YOUR GOAL>
Throughout the listing that follows, find each line with the word "none" and copy it.

PROVIDED RECORDS>
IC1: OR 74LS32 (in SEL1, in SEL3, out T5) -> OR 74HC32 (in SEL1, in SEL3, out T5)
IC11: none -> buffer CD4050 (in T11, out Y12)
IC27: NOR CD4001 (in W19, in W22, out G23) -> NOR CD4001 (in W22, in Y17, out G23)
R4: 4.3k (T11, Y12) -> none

---

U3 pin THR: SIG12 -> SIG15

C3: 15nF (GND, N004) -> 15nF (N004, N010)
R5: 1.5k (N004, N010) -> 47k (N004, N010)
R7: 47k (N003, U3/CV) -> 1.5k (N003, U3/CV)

RESPONSE FOR THIS EXERCISE>
IC11: none -> buffer CD4050 (in T11, out Y12)
R4: 4.3k (T11, Y12) -> none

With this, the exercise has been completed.